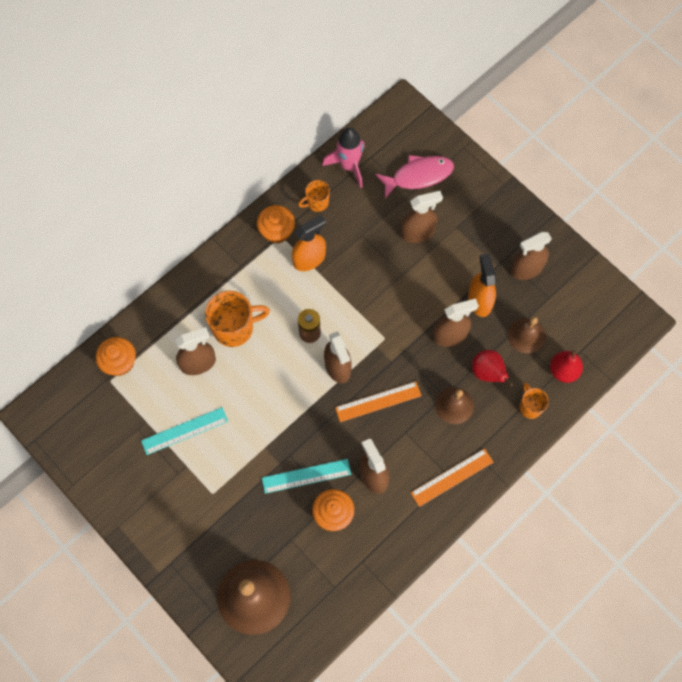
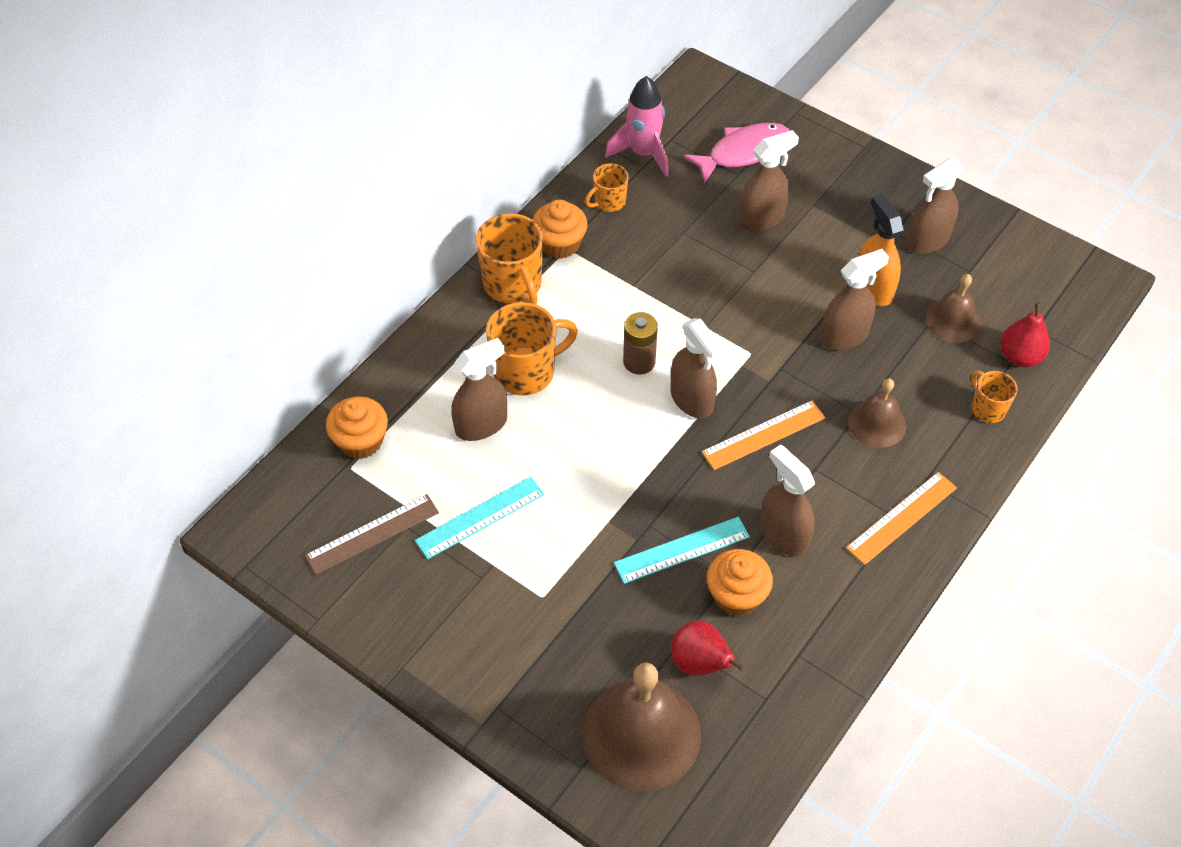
camera: 10 degrees left, 15 degrees down
orange spray bottle [292,215,326,271] -> none
red pear [472,350,513,386] -> red pear moved to [671,621,745,676]
none -> brown ruler [305,494,439,575]
none -> orange mug [476,213,543,305]

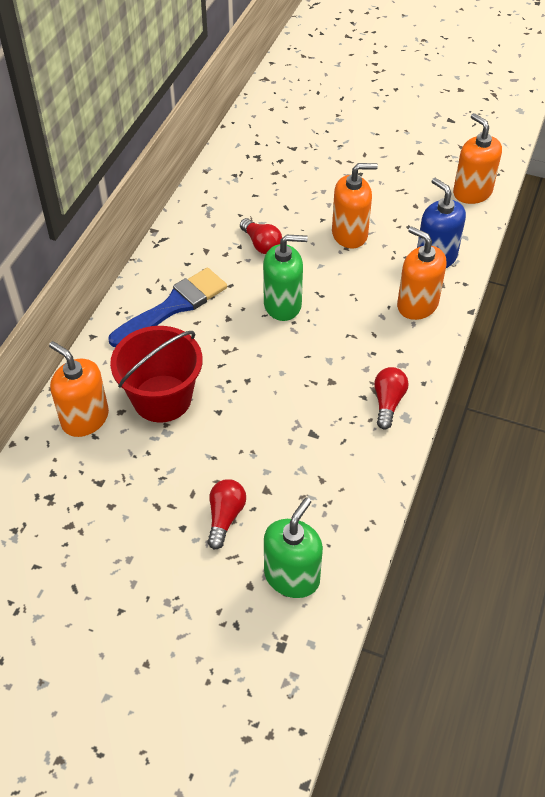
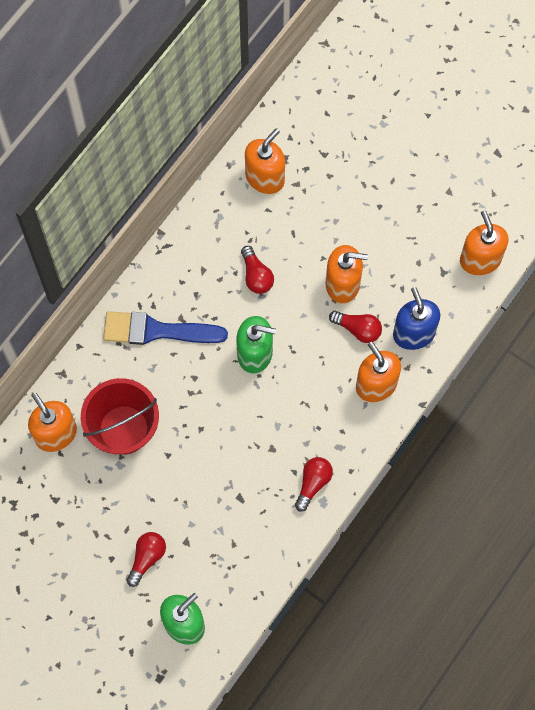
camera: 15 degrees right, 20 degrees up
blue brush [108,268,227,347] -> blue brush turned 150 degrees counterclockwise [103,311,228,345]
none -> orange soap dispenser [245,128,285,194]
none -> red light bulb [329,311,382,343]

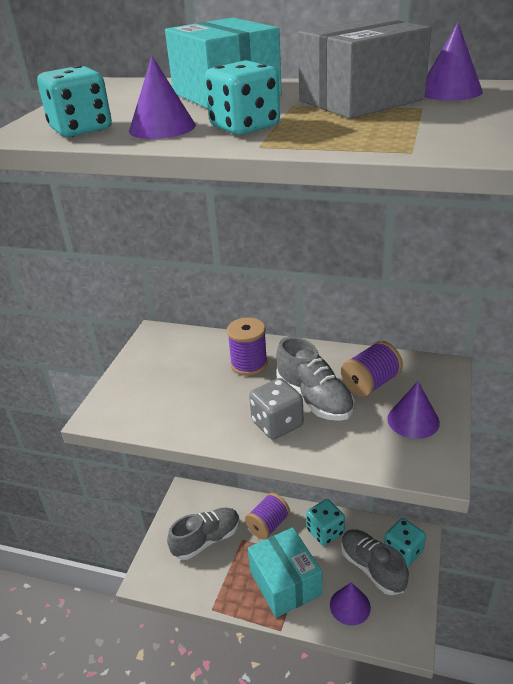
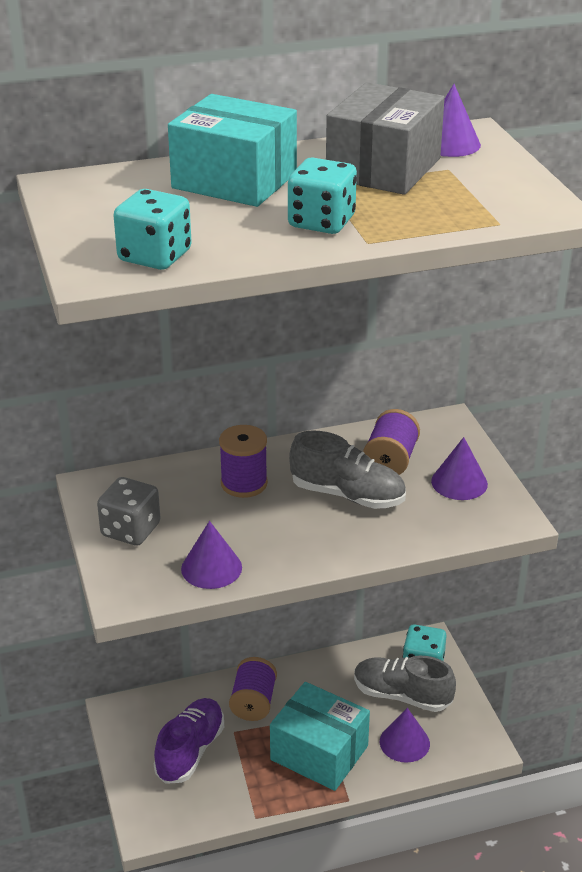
camera: 35 degrees left, 0 degrees up
purple cone [129,56,196,139] -> purple cone moved to [181,521,242,589]
grey shoe [167,508,240,560] -> purple shoe [154,698,224,784]
grey dice [249,378,303,440] -> grey dice moved to [97,477,160,546]
turquoise dice [306,499,345,546] -> none

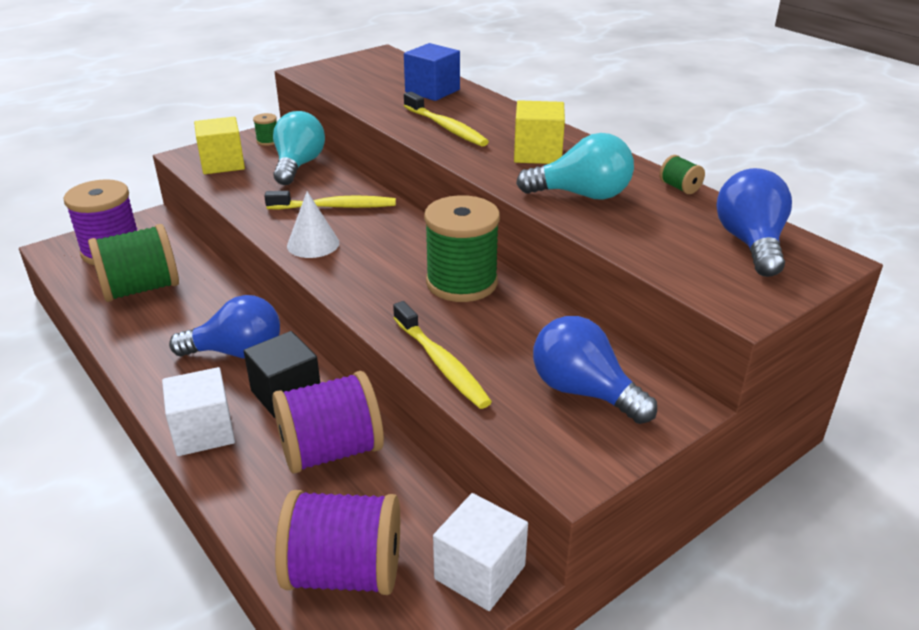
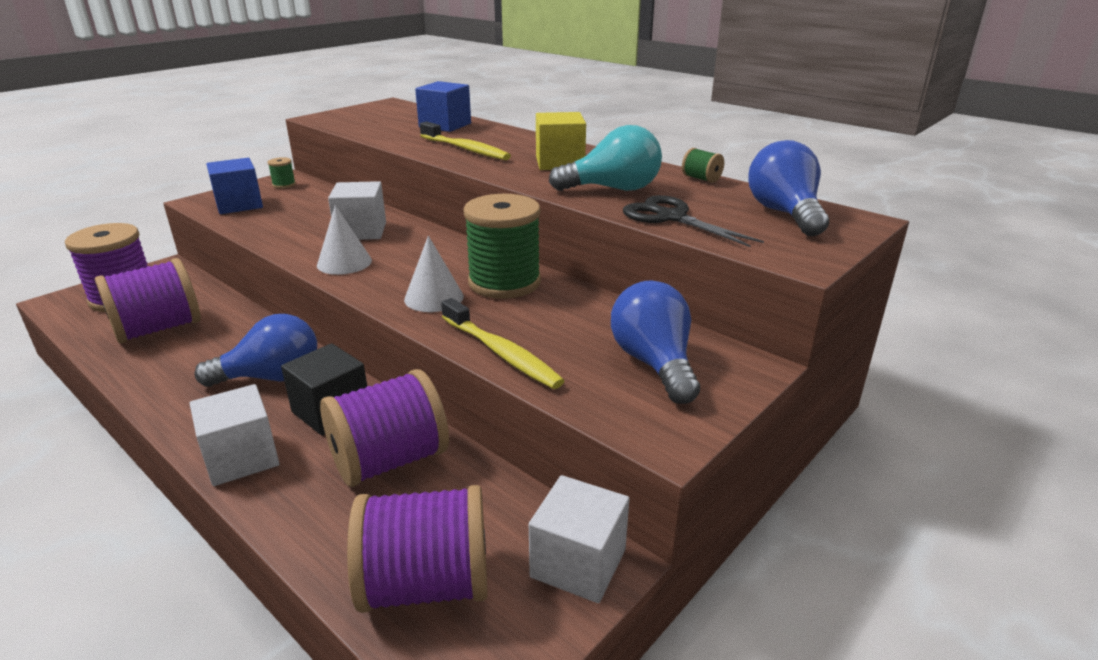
camera: 10 degrees left, 5 degrees down
green spool [88,224,179,302] -> purple spool [95,258,201,344]
yellow cube [194,117,245,174] -> blue cube [206,158,263,214]
yellow toothbrush [264,191,396,210] -> white cube [328,181,386,240]
turquoise light bulb [273,111,325,185] -> none
blue light bulb [533,316,657,424] -> blue light bulb turned 45 degrees clockwise [611,281,700,404]
none -> white cone [404,236,464,312]
none -> black scissors [623,195,764,247]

_ _ _ _

Exactly as they stand, write the lines from the one holding "turquoise dice [306,499,345,546] -> none" to the end of the material, both ends included. Do not copy the pictures.

turquoise dice [306,499,345,546] -> none

camera: 10 degrees left, 5 degrees down
green spool [88,224,179,302] -> purple spool [95,258,201,344]
yellow cube [194,117,245,174] -> blue cube [206,158,263,214]
yellow toothbrush [264,191,396,210] -> white cube [328,181,386,240]
turquoise light bulb [273,111,325,185] -> none
blue light bulb [533,316,657,424] -> blue light bulb turned 45 degrees clockwise [611,281,700,404]
none -> white cone [404,236,464,312]
none -> black scissors [623,195,764,247]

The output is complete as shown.